Given information:
§
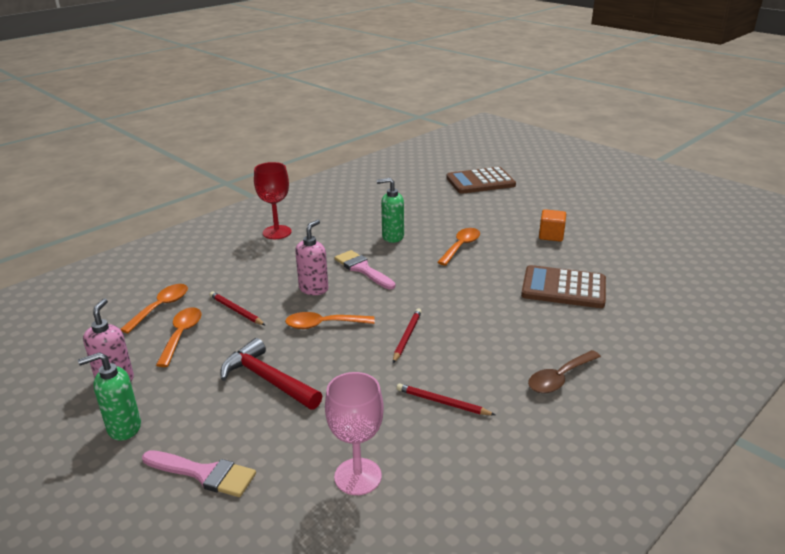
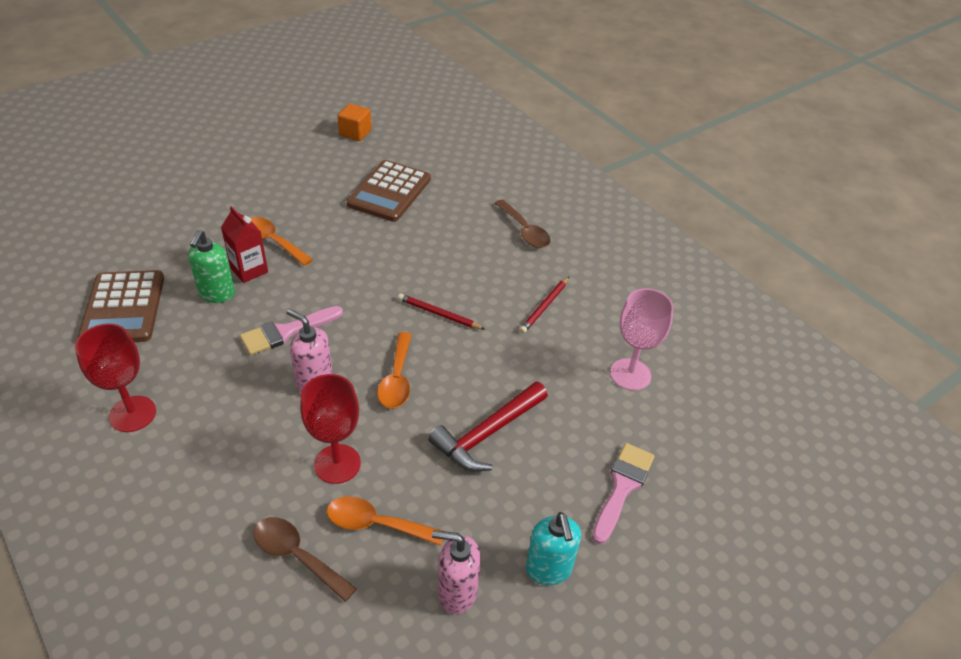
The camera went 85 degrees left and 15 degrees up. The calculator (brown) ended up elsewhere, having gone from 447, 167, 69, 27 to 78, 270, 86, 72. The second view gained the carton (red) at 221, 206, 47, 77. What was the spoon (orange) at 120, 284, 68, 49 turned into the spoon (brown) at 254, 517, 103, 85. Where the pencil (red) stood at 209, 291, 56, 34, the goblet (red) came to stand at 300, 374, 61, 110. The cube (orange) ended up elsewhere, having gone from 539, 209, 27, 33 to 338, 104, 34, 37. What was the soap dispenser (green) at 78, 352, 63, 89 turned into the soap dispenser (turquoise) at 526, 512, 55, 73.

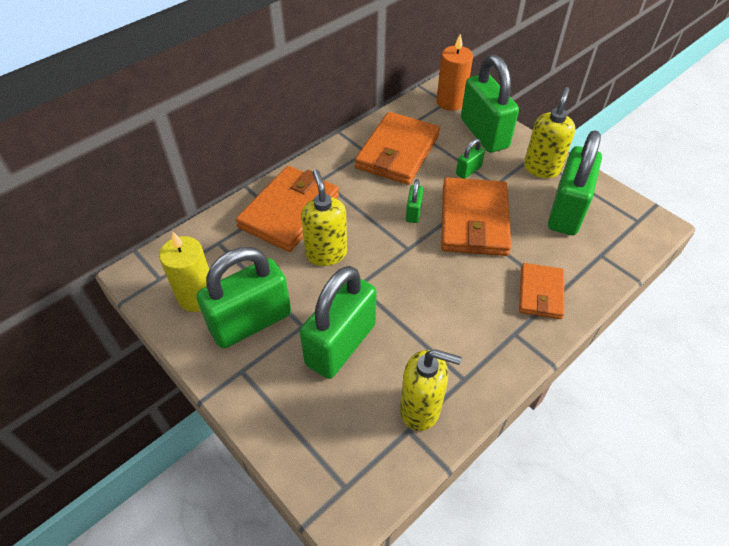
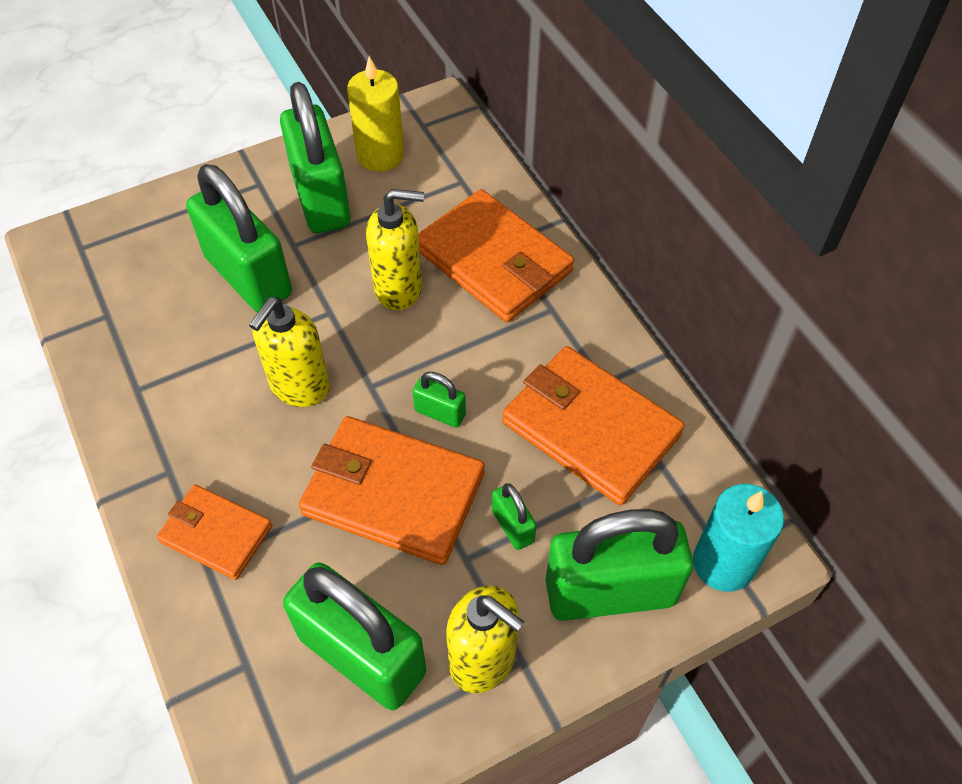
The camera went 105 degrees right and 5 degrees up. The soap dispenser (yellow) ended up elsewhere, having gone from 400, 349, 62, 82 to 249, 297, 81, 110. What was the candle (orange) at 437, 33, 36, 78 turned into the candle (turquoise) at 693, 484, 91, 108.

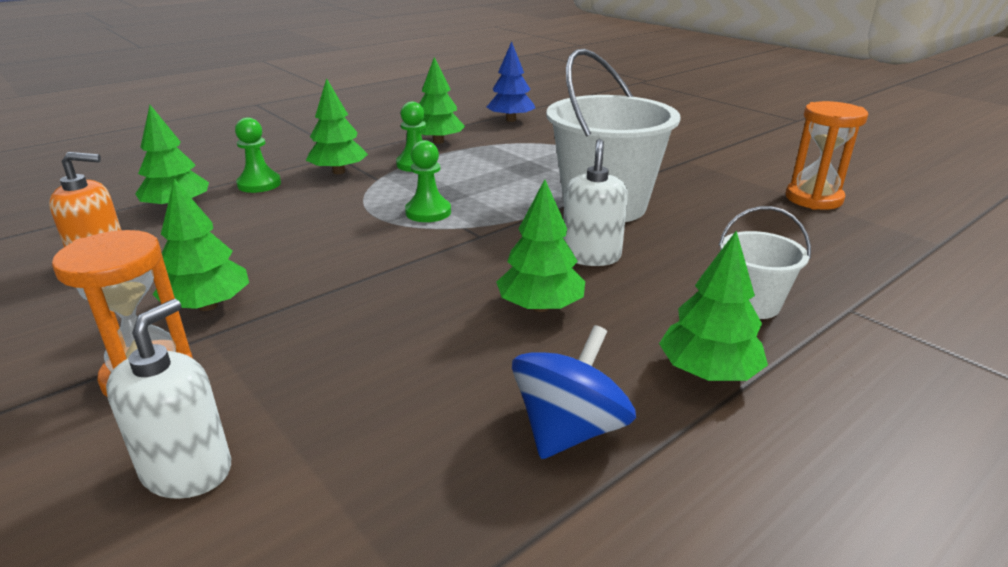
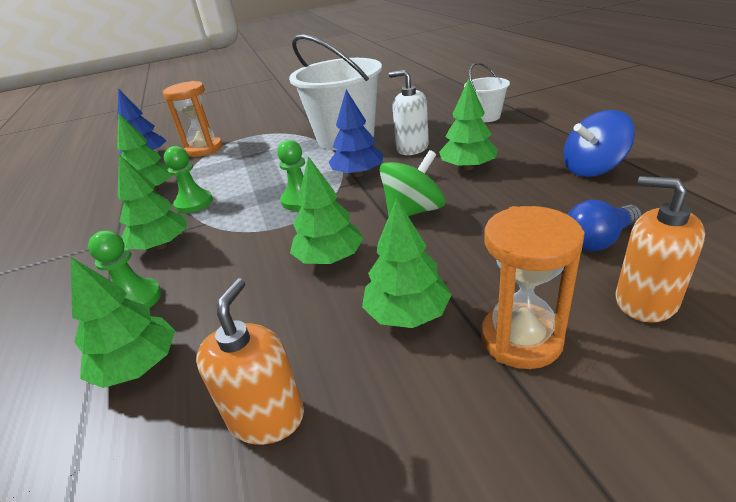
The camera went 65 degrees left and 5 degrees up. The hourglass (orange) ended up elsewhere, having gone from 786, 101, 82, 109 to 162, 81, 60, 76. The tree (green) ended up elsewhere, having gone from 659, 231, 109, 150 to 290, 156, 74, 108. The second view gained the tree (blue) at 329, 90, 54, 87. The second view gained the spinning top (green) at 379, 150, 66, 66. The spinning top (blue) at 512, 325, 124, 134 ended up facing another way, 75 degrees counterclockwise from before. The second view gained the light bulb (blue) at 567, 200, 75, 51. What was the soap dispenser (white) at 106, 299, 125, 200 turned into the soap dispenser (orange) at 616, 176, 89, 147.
§
When you write out the material above, keep every line exact and drop each picture.

Exercise response:
The camera went 85 degrees left and 15 degrees up. The calculator (brown) ended up elsewhere, having gone from 447, 167, 69, 27 to 78, 270, 86, 72. The second view gained the carton (red) at 221, 206, 47, 77. What was the spoon (orange) at 120, 284, 68, 49 turned into the spoon (brown) at 254, 517, 103, 85. Where the pencil (red) stood at 209, 291, 56, 34, the goblet (red) came to stand at 300, 374, 61, 110. The cube (orange) ended up elsewhere, having gone from 539, 209, 27, 33 to 338, 104, 34, 37. What was the soap dispenser (green) at 78, 352, 63, 89 turned into the soap dispenser (turquoise) at 526, 512, 55, 73.

The camera went 105 degrees right and 5 degrees up. The soap dispenser (yellow) ended up elsewhere, having gone from 400, 349, 62, 82 to 249, 297, 81, 110. What was the candle (orange) at 437, 33, 36, 78 turned into the candle (turquoise) at 693, 484, 91, 108.

The camera went 65 degrees left and 5 degrees up. The hourglass (orange) ended up elsewhere, having gone from 786, 101, 82, 109 to 162, 81, 60, 76. The tree (green) ended up elsewhere, having gone from 659, 231, 109, 150 to 290, 156, 74, 108. The second view gained the tree (blue) at 329, 90, 54, 87. The second view gained the spinning top (green) at 379, 150, 66, 66. The spinning top (blue) at 512, 325, 124, 134 ended up facing another way, 75 degrees counterclockwise from before. The second view gained the light bulb (blue) at 567, 200, 75, 51. What was the soap dispenser (white) at 106, 299, 125, 200 turned into the soap dispenser (orange) at 616, 176, 89, 147.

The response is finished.